The required output is an exact copy of the lines from the one containing "(963, 228) = (389, 428): pink" through the end of the entries below, with pictures removed.

=== Data in this exercise ===

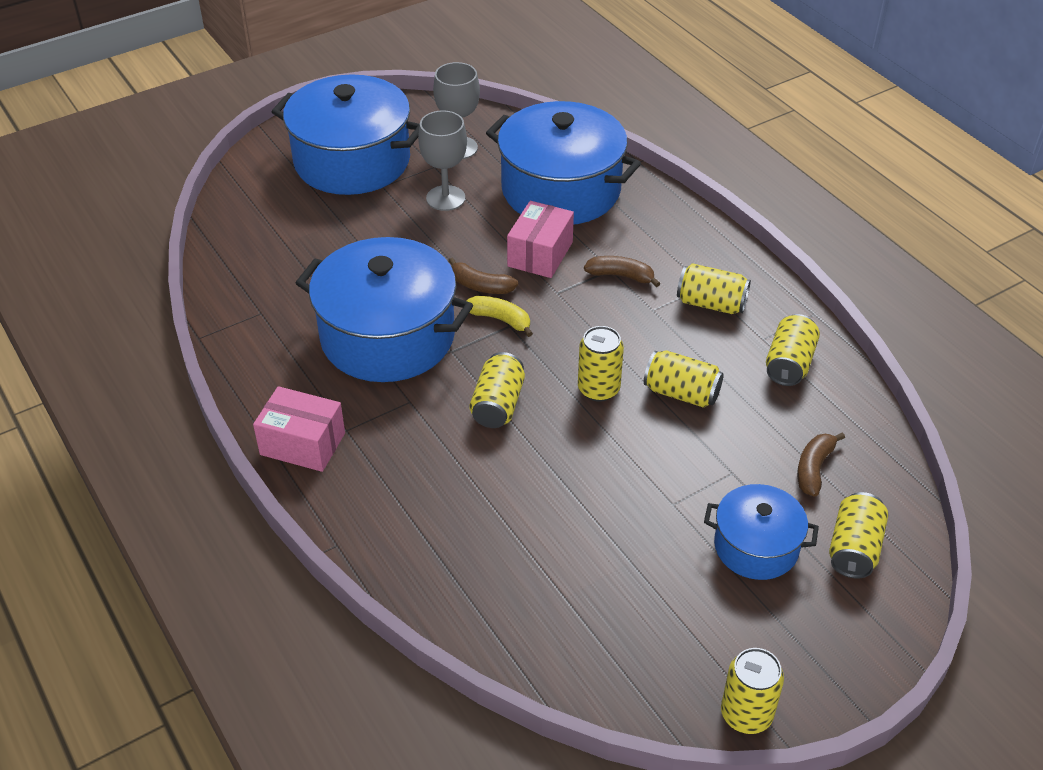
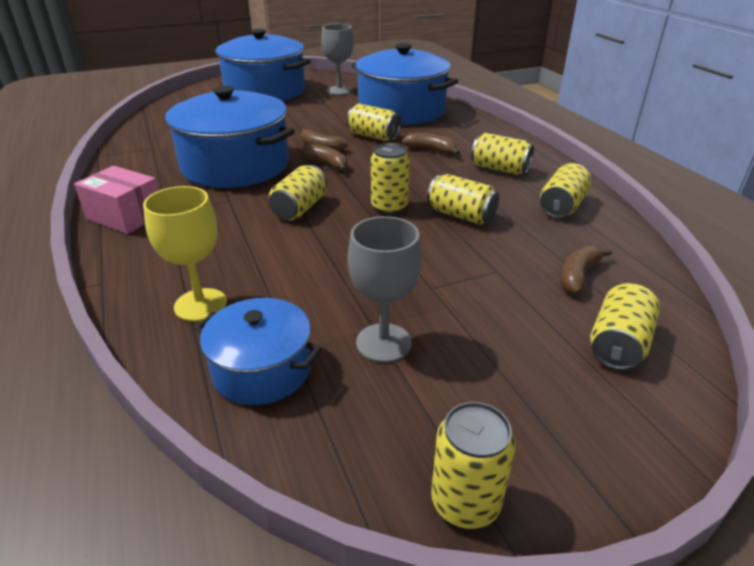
camera: 10 degrees right, 10 degrees down
(445, 198) = (318, 109): grey goblet -> grey goblet (383, 343)
(453, 558) = (200, 305): none -> yellow goblet
(500, 319) = (327, 164): yellow banana -> brown banana
(540, 254) = (373, 136): pink box -> yellow can
(756, 546) = (509, 330): blue pot -> blue pot (262, 369)

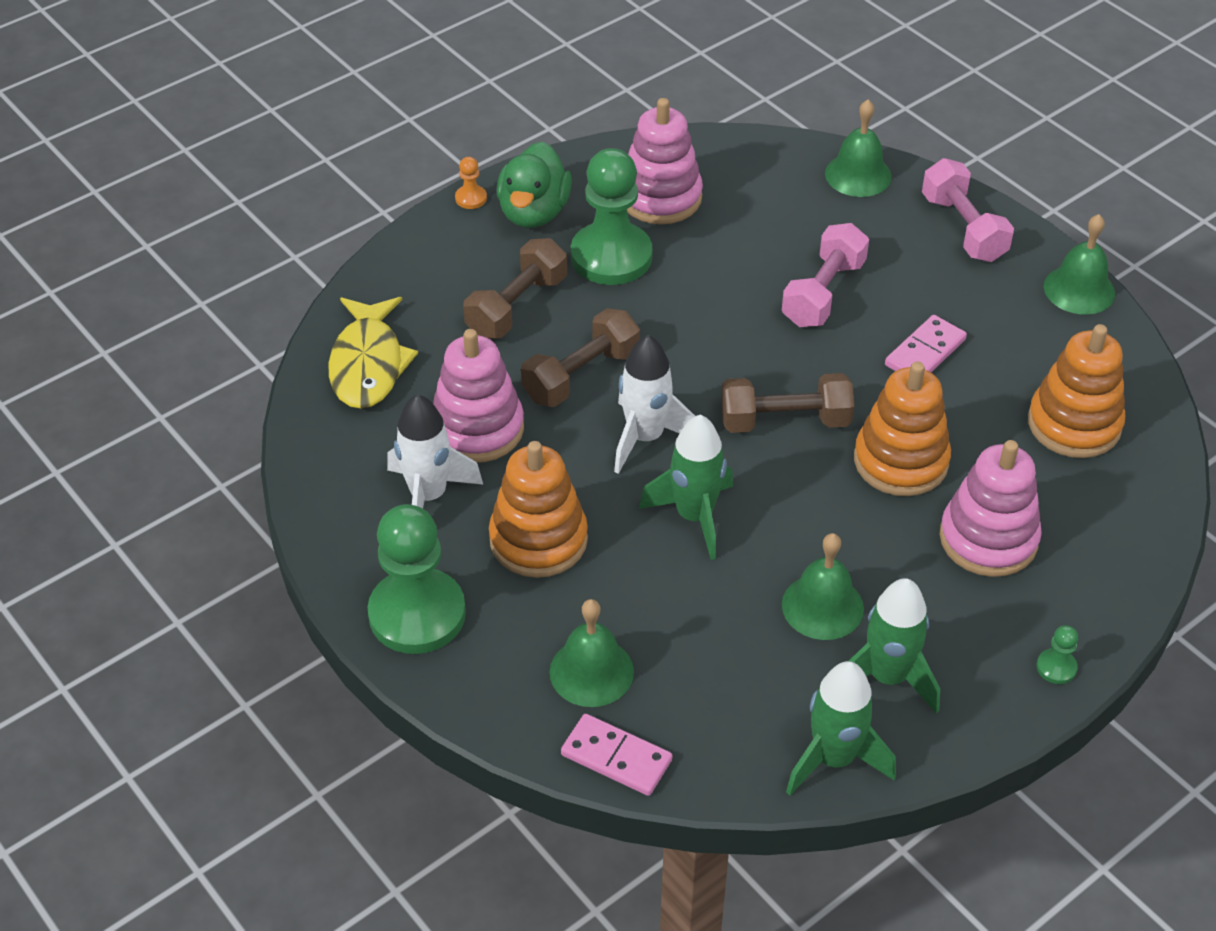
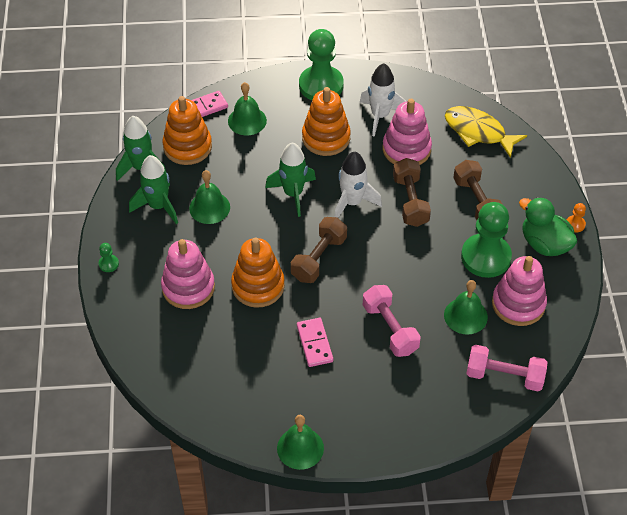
camera: 125 degrees right, 5 degrees up
(858, 175) = (471, 409): green bell -> green bell (465, 316)
(963, 228) = (389, 428): pink dumbbell -> pink dumbbell (504, 376)
(1074, 424) = (218, 371): orange stacking toy -> orange stacking toy (187, 147)

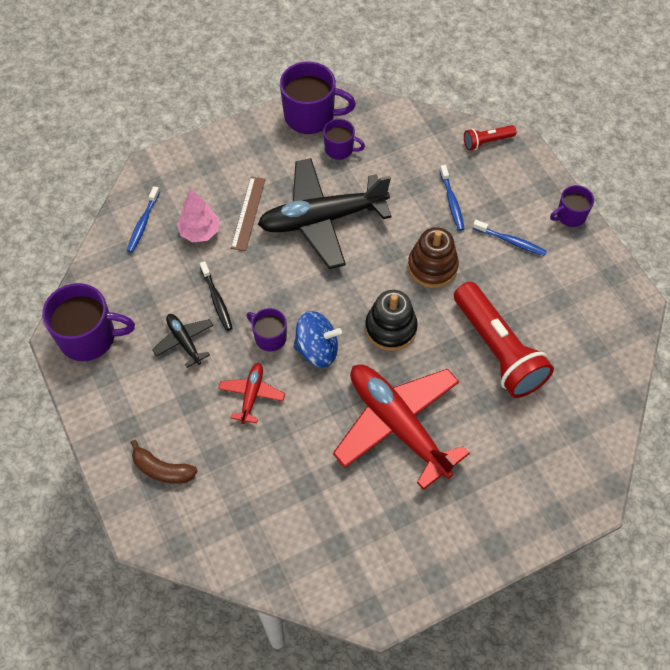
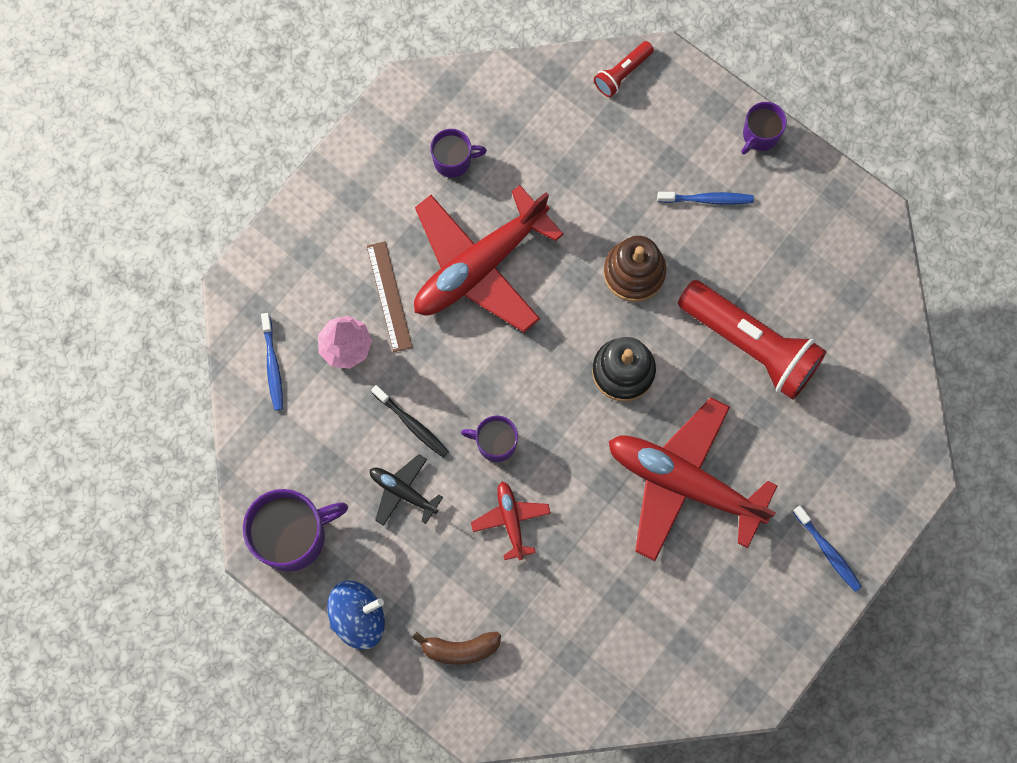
camera: 25 degrees left, 15 degrees up
(310, 116) = (395, 128): purple mug -> none
(317, 349) = (555, 434): blue spinning top -> blue spinning top (358, 617)
(322, 219) = (479, 266): black plane -> red plane
(452, 202) = (618, 176): blue toothbrush -> blue toothbrush (828, 551)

===

• Output below:
(963, 228) = (389, 428): pink dumbbell -> pink dumbbell (504, 376)
(1074, 424) = (218, 371): orange stacking toy -> orange stacking toy (187, 147)

camera: 25 degrees left, 15 degrees up
(310, 116) = (395, 128): purple mug -> none
(317, 349) = (555, 434): blue spinning top -> blue spinning top (358, 617)
(322, 219) = (479, 266): black plane -> red plane
(452, 202) = (618, 176): blue toothbrush -> blue toothbrush (828, 551)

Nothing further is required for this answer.